▸ **MATERIAL SUPPLIED**
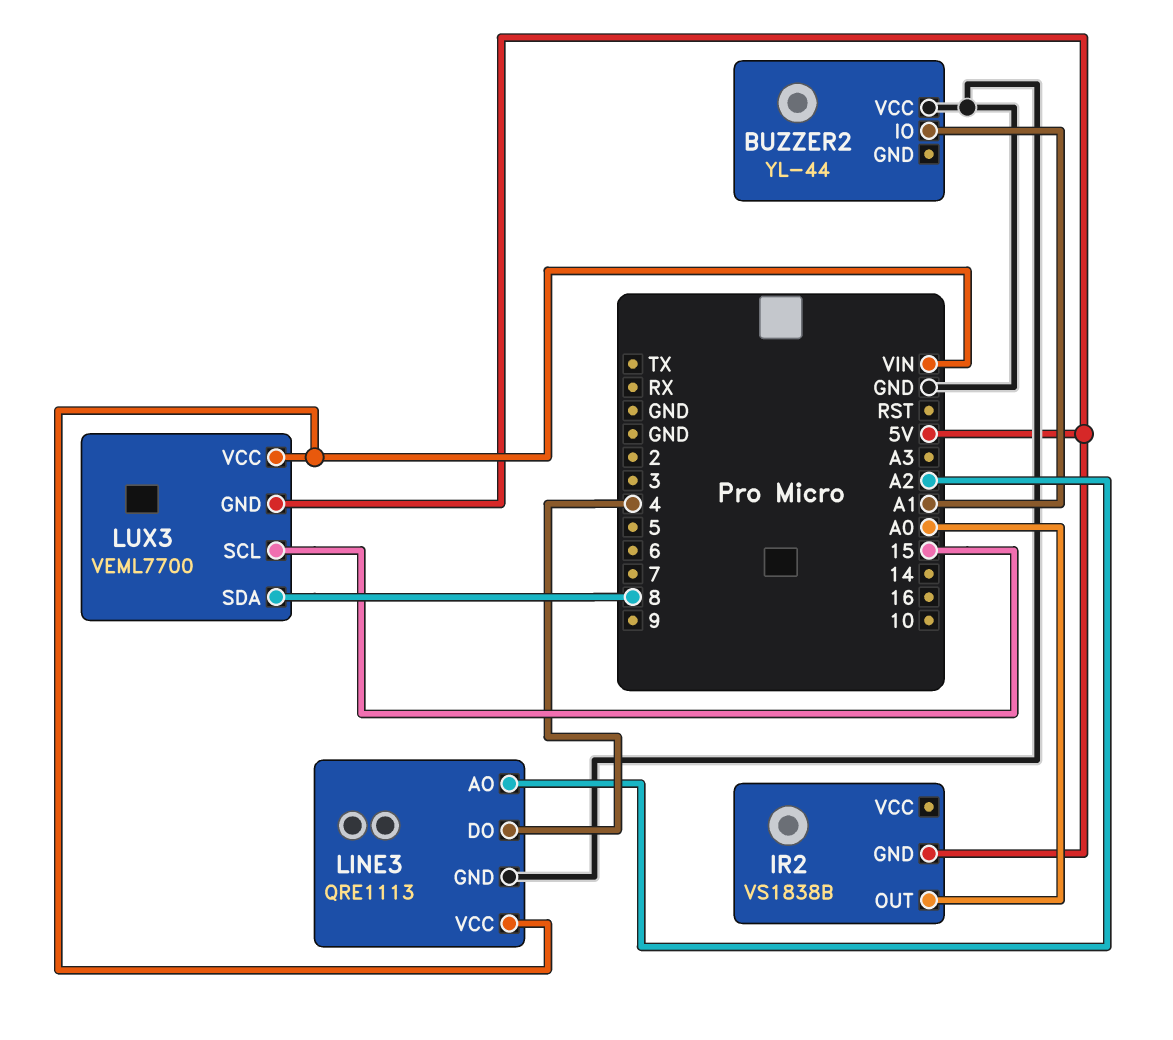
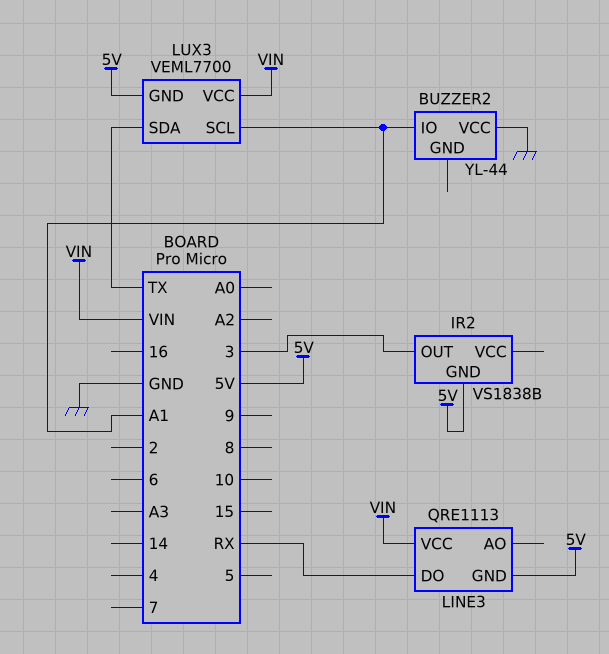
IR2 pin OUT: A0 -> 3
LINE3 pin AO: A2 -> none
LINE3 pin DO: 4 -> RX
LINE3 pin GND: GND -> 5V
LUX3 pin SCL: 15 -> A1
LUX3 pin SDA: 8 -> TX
---
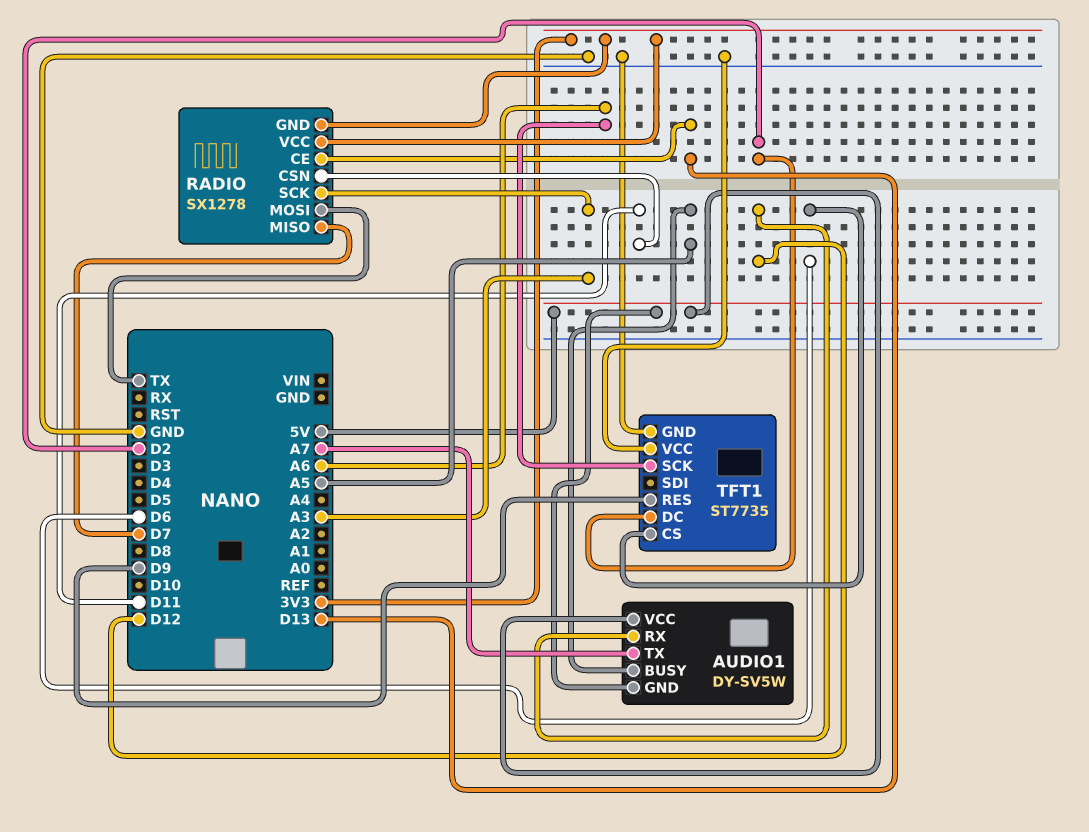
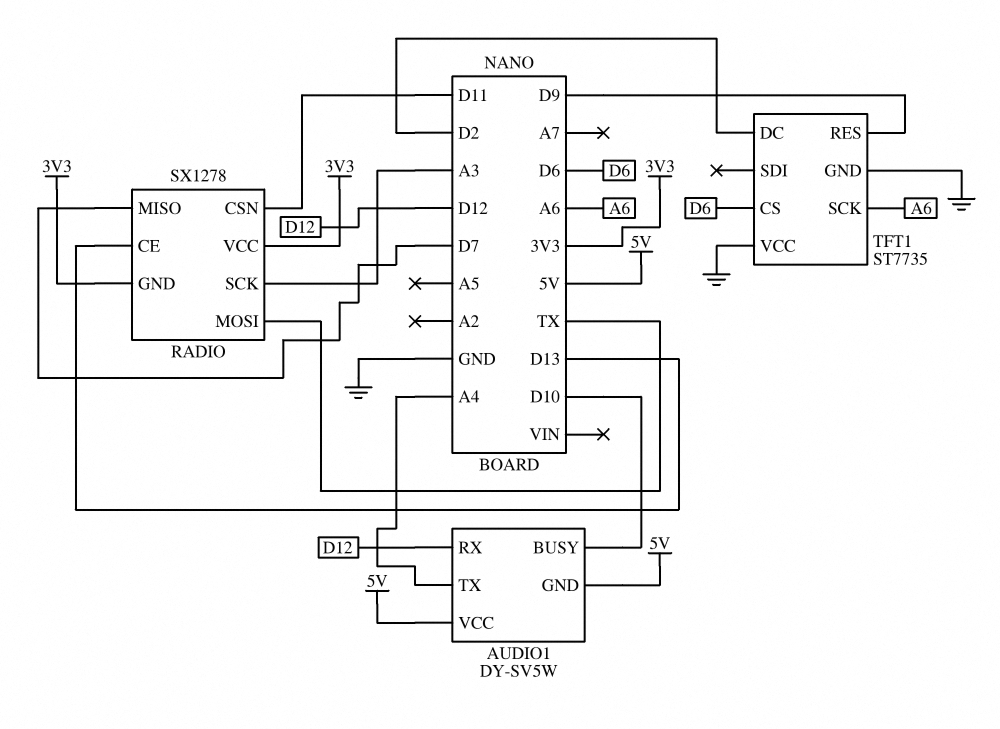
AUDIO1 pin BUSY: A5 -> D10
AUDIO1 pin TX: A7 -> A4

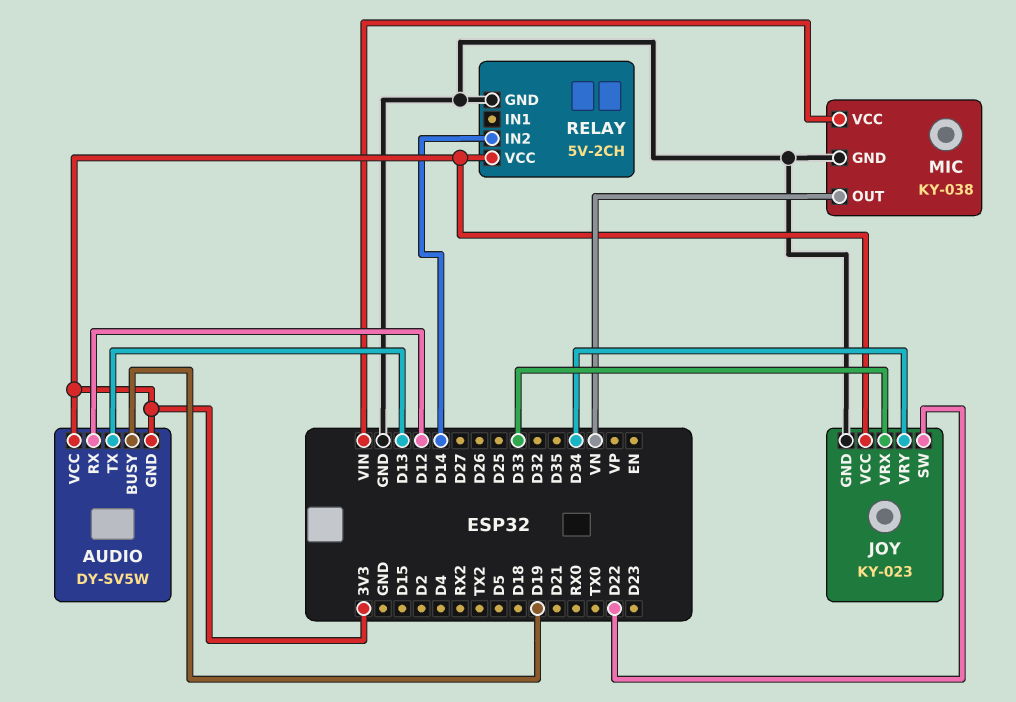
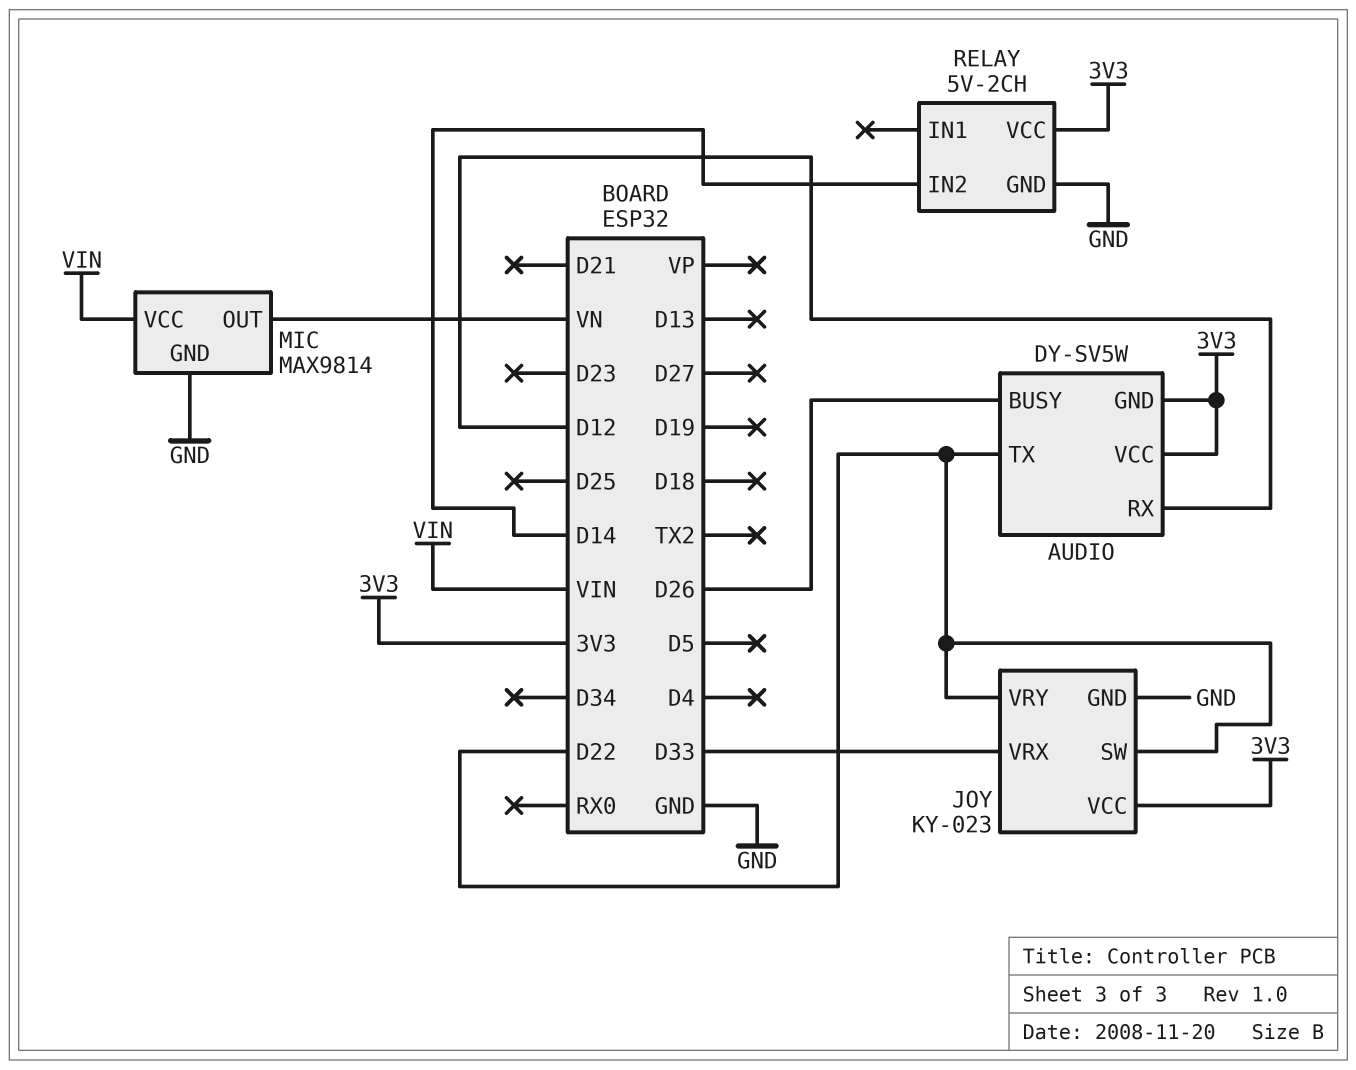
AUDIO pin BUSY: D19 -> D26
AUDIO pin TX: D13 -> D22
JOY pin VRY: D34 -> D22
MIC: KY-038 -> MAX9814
---
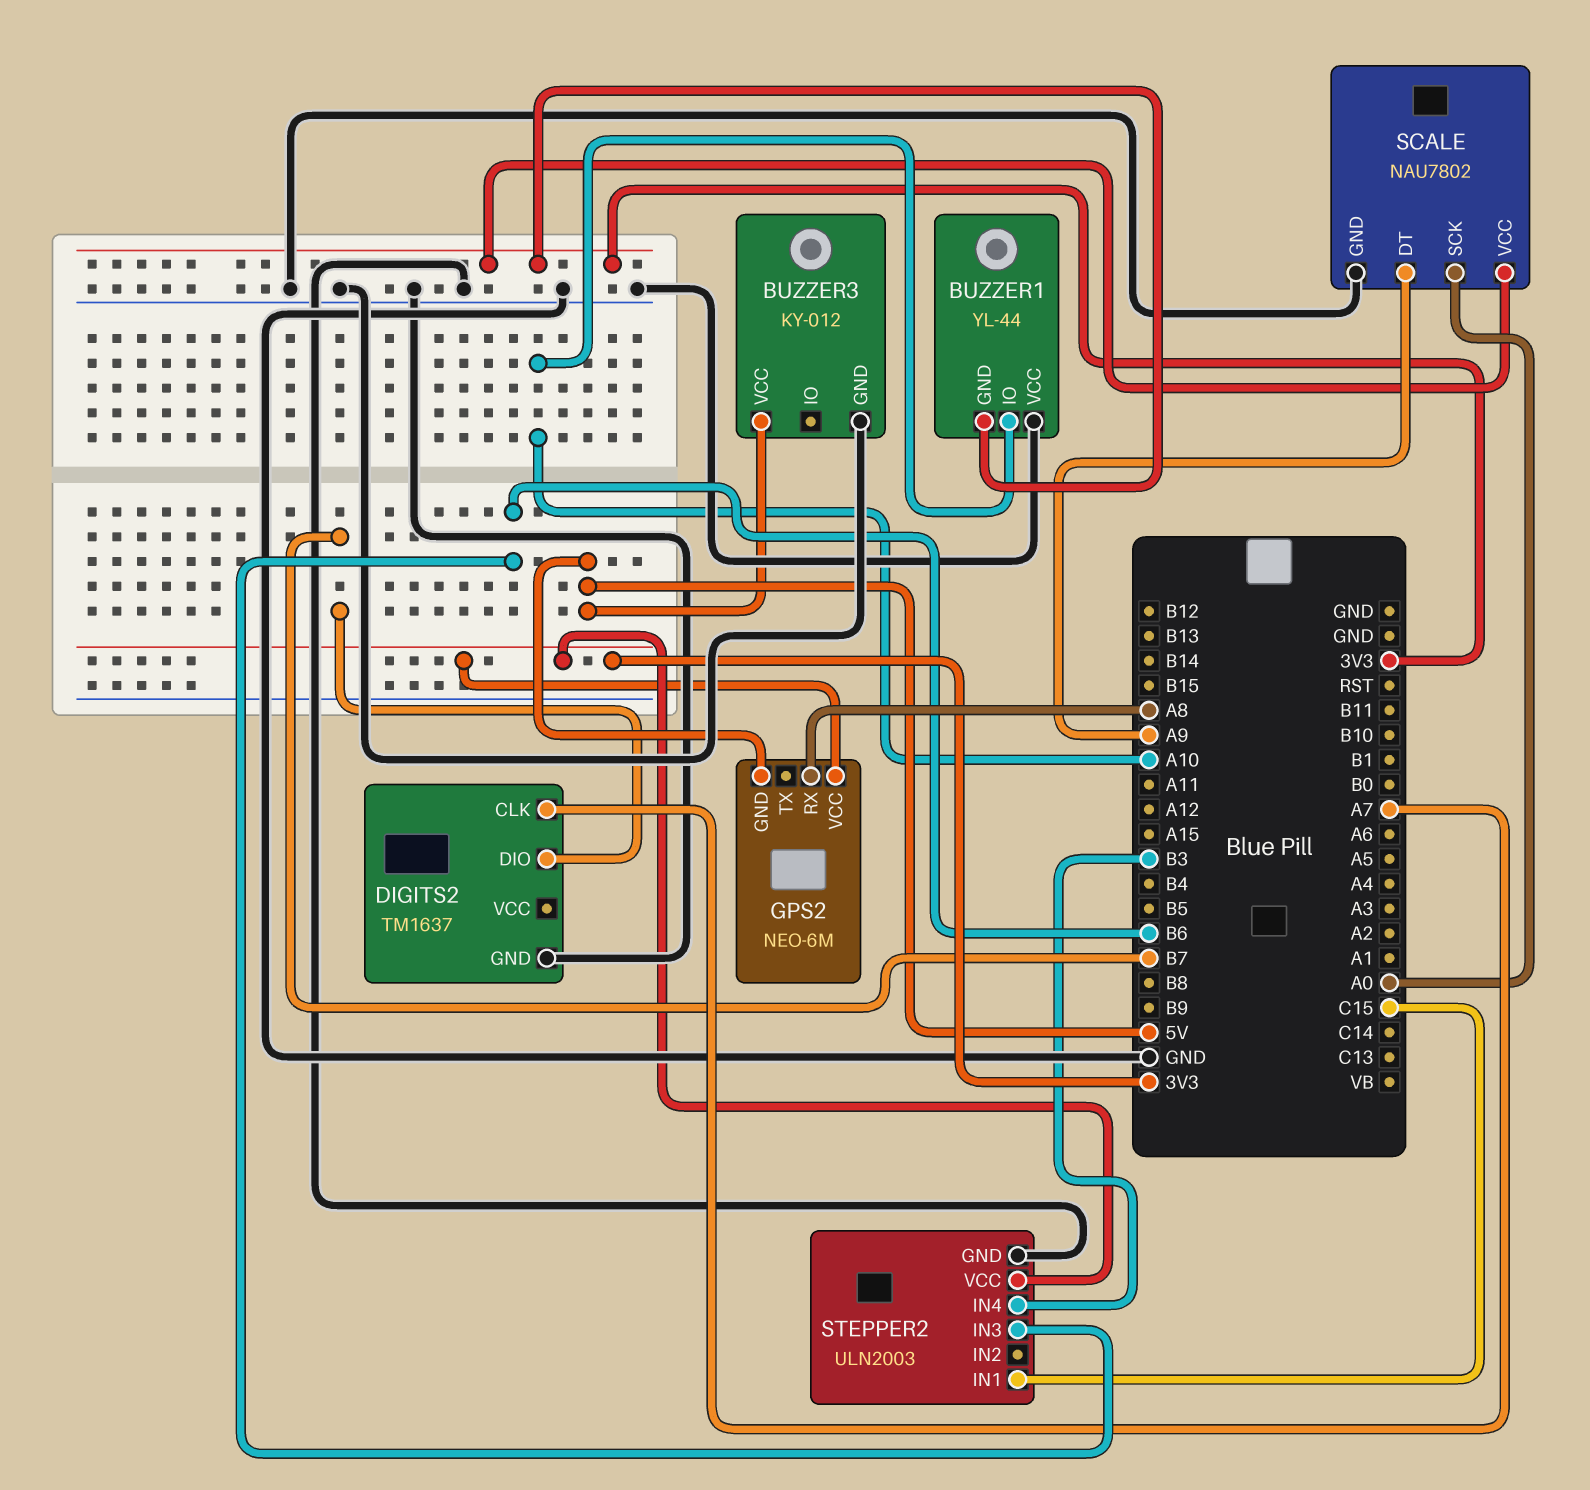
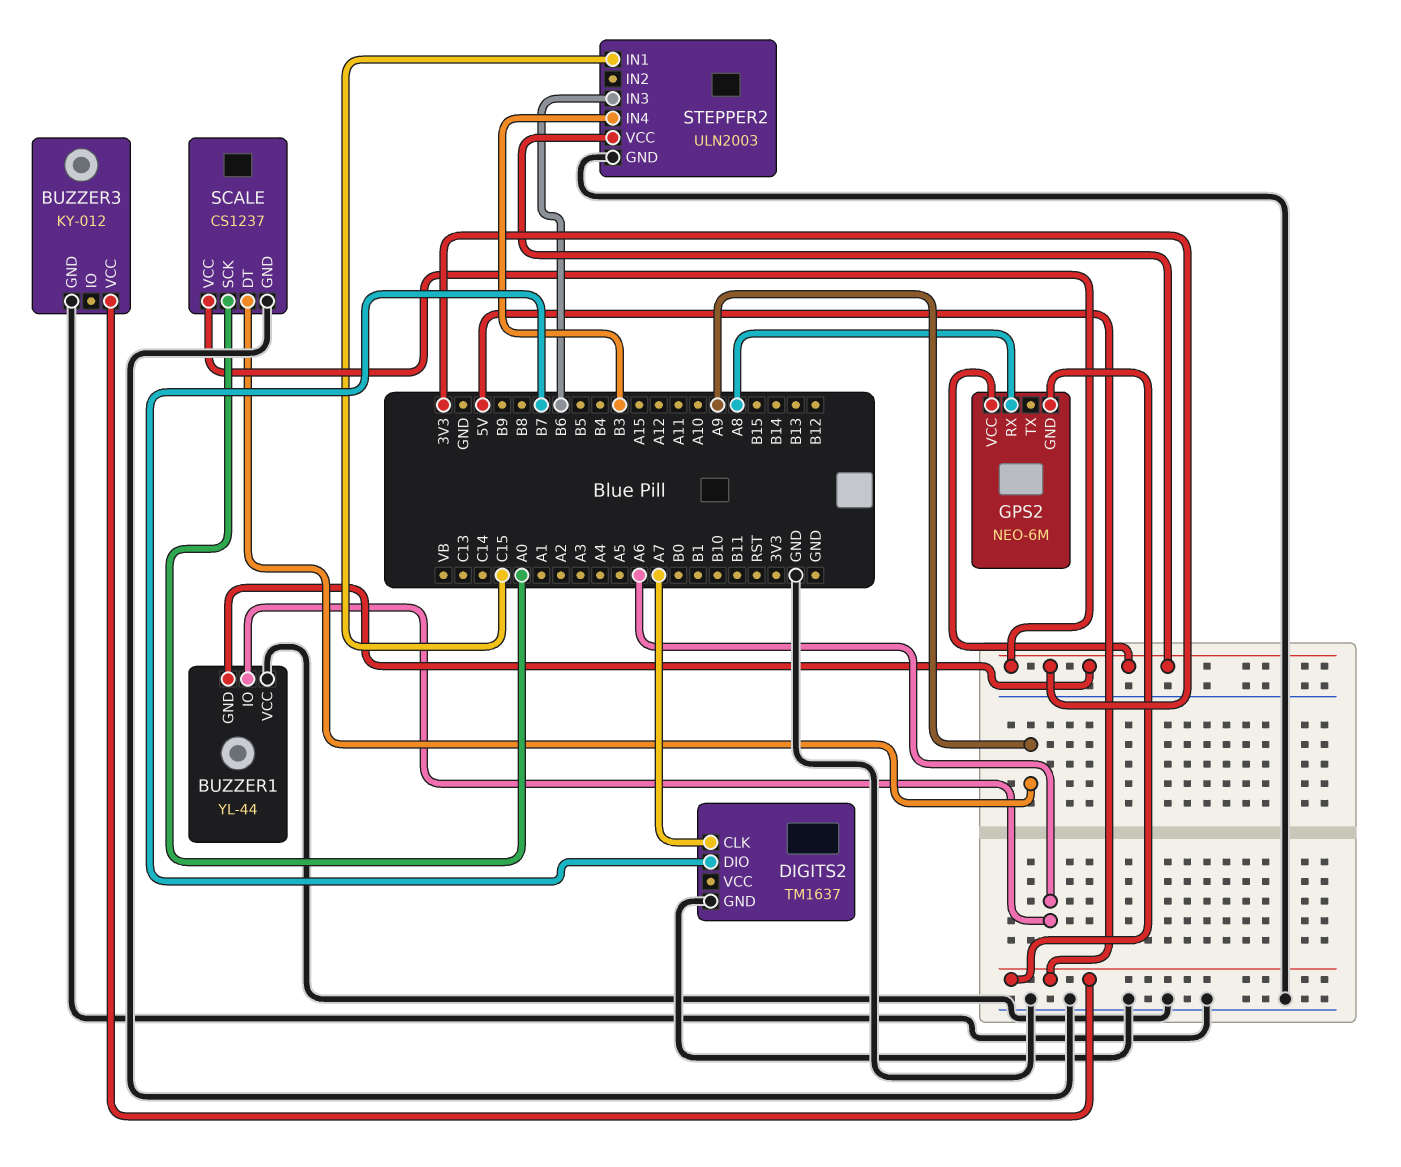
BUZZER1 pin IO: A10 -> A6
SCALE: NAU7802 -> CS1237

▸ **PROBLEM TO WORK ON**
Among the lines above, find those with the word "BUSY" and list them.

▸ **SOLUTION FOR THIS EXERCISE**
AUDIO1 pin BUSY: A5 -> D10
AUDIO pin BUSY: D19 -> D26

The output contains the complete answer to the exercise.